[Object change descriptions]
[Start of section]

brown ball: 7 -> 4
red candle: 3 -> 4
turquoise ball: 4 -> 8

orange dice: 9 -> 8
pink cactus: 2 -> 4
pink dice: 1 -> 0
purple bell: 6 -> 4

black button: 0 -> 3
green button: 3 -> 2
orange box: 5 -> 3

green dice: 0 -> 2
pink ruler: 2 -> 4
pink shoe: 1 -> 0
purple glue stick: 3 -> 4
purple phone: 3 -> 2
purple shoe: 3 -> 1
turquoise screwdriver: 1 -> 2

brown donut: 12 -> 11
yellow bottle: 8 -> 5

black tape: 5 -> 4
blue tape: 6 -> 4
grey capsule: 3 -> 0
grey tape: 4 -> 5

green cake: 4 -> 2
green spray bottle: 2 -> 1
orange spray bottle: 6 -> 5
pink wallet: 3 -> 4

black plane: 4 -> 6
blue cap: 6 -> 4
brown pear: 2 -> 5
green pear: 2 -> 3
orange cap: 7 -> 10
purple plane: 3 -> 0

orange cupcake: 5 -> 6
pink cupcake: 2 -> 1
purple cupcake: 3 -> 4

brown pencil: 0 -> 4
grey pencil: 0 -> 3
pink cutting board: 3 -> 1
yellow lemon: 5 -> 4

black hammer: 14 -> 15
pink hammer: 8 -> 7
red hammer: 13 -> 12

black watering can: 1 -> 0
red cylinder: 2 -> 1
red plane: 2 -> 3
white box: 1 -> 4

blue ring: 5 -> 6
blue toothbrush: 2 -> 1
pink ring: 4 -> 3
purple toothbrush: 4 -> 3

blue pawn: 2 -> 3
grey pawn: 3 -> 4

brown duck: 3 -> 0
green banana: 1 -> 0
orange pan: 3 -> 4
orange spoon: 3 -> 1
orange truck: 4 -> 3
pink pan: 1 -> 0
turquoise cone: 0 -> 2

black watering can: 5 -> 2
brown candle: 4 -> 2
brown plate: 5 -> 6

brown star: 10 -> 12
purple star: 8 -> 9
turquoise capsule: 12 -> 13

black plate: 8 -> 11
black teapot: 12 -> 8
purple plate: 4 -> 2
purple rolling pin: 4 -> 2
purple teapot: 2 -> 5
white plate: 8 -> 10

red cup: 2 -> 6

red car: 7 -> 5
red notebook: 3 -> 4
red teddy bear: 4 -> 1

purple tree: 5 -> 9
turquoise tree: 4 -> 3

[End of section]

[WORK REQUEST]: Return every record, word for word.

[RESPONSE TO THIS EXERCISE]:
brown ball: 7 -> 4
red candle: 3 -> 4
turquoise ball: 4 -> 8

orange dice: 9 -> 8
pink cactus: 2 -> 4
pink dice: 1 -> 0
purple bell: 6 -> 4

black button: 0 -> 3
green button: 3 -> 2
orange box: 5 -> 3

green dice: 0 -> 2
pink ruler: 2 -> 4
pink shoe: 1 -> 0
purple glue stick: 3 -> 4
purple phone: 3 -> 2
purple shoe: 3 -> 1
turquoise screwdriver: 1 -> 2

brown donut: 12 -> 11
yellow bottle: 8 -> 5

black tape: 5 -> 4
blue tape: 6 -> 4
grey capsule: 3 -> 0
grey tape: 4 -> 5

green cake: 4 -> 2
green spray bottle: 2 -> 1
orange spray bottle: 6 -> 5
pink wallet: 3 -> 4

black plane: 4 -> 6
blue cap: 6 -> 4
brown pear: 2 -> 5
green pear: 2 -> 3
orange cap: 7 -> 10
purple plane: 3 -> 0

orange cupcake: 5 -> 6
pink cupcake: 2 -> 1
purple cupcake: 3 -> 4

brown pencil: 0 -> 4
grey pencil: 0 -> 3
pink cutting board: 3 -> 1
yellow lemon: 5 -> 4

black hammer: 14 -> 15
pink hammer: 8 -> 7
red hammer: 13 -> 12

black watering can: 1 -> 0
red cylinder: 2 -> 1
red plane: 2 -> 3
white box: 1 -> 4

blue ring: 5 -> 6
blue toothbrush: 2 -> 1
pink ring: 4 -> 3
purple toothbrush: 4 -> 3

blue pawn: 2 -> 3
grey pawn: 3 -> 4

brown duck: 3 -> 0
green banana: 1 -> 0
orange pan: 3 -> 4
orange spoon: 3 -> 1
orange truck: 4 -> 3
pink pan: 1 -> 0
turquoise cone: 0 -> 2

black watering can: 5 -> 2
brown candle: 4 -> 2
brown plate: 5 -> 6

brown star: 10 -> 12
purple star: 8 -> 9
turquoise capsule: 12 -> 13

black plate: 8 -> 11
black teapot: 12 -> 8
purple plate: 4 -> 2
purple rolling pin: 4 -> 2
purple teapot: 2 -> 5
white plate: 8 -> 10

red cup: 2 -> 6

red car: 7 -> 5
red notebook: 3 -> 4
red teddy bear: 4 -> 1

purple tree: 5 -> 9
turquoise tree: 4 -> 3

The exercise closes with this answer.